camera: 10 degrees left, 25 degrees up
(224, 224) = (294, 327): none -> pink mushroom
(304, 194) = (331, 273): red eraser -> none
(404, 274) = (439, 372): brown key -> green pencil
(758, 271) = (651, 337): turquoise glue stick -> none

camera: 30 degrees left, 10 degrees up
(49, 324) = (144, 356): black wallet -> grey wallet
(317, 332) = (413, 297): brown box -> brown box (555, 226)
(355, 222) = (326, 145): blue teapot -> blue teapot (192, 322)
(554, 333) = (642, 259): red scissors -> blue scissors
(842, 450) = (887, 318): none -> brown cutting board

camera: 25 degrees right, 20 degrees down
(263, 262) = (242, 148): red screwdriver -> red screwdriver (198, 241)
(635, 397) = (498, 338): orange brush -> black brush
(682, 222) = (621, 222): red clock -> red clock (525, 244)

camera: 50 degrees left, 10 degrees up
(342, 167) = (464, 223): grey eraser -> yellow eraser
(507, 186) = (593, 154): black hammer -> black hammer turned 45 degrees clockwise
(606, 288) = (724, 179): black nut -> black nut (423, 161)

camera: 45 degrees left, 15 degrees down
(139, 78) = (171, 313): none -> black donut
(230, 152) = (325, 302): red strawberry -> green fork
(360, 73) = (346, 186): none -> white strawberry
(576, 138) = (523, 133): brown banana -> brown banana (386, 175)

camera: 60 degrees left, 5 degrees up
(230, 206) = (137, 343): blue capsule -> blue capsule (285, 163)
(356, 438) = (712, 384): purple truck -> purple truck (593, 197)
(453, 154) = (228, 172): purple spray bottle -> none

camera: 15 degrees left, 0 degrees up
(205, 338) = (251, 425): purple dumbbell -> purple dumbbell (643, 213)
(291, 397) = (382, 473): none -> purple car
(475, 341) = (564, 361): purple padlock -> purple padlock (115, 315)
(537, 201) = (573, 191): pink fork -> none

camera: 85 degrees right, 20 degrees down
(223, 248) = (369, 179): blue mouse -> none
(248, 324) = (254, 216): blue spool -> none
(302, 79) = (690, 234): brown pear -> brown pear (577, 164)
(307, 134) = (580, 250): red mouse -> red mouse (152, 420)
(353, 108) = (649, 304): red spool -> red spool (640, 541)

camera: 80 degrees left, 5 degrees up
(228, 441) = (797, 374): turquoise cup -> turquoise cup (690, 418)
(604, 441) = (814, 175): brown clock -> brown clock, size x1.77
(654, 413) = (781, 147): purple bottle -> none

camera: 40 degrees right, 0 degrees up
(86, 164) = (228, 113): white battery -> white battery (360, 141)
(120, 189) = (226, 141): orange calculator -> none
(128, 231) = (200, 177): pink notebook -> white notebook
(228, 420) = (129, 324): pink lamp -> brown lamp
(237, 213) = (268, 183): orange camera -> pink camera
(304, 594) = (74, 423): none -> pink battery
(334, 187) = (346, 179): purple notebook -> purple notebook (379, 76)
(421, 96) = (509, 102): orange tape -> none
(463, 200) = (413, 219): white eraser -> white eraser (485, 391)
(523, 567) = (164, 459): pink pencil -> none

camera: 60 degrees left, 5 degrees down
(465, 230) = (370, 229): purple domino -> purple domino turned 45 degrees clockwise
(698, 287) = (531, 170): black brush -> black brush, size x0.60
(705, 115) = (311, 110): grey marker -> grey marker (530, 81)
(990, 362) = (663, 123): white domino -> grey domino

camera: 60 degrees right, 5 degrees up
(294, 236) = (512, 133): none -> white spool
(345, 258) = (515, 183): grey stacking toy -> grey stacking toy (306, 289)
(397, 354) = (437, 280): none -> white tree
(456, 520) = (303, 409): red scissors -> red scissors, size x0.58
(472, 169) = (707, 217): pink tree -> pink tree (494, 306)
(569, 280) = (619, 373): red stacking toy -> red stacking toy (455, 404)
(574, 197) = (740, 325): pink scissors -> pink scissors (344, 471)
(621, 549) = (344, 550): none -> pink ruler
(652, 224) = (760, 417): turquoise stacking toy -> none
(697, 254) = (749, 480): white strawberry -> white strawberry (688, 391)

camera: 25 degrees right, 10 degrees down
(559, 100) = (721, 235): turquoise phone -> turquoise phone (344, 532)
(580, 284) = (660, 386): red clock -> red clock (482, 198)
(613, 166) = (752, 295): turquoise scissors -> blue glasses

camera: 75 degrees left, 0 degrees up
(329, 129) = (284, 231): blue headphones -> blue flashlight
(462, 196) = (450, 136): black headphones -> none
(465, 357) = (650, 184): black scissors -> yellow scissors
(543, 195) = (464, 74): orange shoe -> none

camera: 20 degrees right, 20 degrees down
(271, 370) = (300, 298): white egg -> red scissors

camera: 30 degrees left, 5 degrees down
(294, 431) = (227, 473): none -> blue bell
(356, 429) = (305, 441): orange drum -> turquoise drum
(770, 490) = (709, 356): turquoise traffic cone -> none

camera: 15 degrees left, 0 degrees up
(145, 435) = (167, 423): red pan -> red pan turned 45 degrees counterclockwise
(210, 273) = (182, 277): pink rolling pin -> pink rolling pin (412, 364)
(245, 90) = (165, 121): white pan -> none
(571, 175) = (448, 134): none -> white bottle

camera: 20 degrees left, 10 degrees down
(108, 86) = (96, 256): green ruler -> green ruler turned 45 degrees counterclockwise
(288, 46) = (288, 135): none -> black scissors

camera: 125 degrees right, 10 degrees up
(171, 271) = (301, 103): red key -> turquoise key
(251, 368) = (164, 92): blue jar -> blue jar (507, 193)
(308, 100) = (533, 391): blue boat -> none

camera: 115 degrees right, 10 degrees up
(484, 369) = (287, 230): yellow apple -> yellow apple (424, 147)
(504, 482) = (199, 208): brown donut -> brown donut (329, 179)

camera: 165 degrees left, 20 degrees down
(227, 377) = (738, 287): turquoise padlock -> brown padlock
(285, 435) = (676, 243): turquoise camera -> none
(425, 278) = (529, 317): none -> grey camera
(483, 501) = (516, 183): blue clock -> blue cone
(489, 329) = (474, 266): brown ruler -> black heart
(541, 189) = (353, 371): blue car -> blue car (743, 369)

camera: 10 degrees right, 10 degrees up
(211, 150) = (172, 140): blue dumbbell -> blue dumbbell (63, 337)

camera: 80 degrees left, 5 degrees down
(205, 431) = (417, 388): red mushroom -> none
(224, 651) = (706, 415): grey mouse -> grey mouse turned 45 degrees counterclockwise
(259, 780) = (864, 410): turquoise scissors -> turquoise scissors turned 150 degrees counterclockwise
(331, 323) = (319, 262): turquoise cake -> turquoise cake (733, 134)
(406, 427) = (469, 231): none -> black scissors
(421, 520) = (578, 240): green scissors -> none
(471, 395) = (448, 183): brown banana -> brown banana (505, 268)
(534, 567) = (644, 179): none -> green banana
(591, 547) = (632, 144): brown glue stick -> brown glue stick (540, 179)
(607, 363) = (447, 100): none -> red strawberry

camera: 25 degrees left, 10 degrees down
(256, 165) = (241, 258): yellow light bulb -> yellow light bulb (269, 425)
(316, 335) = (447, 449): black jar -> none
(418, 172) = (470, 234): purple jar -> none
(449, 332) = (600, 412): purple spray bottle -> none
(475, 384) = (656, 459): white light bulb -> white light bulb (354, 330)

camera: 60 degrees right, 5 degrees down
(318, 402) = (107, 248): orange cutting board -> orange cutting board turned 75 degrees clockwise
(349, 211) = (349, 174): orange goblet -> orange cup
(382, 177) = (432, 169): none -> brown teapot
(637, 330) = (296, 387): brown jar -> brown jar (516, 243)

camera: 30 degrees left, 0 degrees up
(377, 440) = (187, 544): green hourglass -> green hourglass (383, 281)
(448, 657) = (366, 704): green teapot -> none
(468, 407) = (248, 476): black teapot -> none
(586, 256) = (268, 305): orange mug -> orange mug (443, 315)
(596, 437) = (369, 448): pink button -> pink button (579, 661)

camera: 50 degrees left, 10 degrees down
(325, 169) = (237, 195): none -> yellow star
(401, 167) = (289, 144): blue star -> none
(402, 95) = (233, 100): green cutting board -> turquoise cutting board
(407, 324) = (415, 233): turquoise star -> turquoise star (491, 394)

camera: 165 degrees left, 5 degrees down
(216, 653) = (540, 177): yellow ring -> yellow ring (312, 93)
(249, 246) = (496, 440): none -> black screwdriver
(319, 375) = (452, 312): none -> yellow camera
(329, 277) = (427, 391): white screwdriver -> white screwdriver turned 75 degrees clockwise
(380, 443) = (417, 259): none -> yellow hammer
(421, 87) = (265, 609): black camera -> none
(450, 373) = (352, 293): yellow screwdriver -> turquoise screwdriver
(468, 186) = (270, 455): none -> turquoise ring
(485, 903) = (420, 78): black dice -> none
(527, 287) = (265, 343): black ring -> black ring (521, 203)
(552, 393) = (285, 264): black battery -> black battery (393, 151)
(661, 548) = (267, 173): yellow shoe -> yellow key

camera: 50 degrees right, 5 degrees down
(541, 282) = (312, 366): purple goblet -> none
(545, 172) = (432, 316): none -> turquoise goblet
★ ★ ★ ★ ★
Copy the stretch of the records above that runs from the line with "(580, 284) = (660, 386): red" through the line with "camera: 20 degrees right, 20 degrees down". Both end lines belong in the copy, and nothing else does.

(580, 284) = (660, 386): red clock -> red clock (482, 198)
(613, 166) = (752, 295): turquoise scissors -> blue glasses

camera: 75 degrees left, 0 degrees up
(329, 129) = (284, 231): blue headphones -> blue flashlight
(462, 196) = (450, 136): black headphones -> none
(465, 357) = (650, 184): black scissors -> yellow scissors
(543, 195) = (464, 74): orange shoe -> none

camera: 20 degrees right, 20 degrees down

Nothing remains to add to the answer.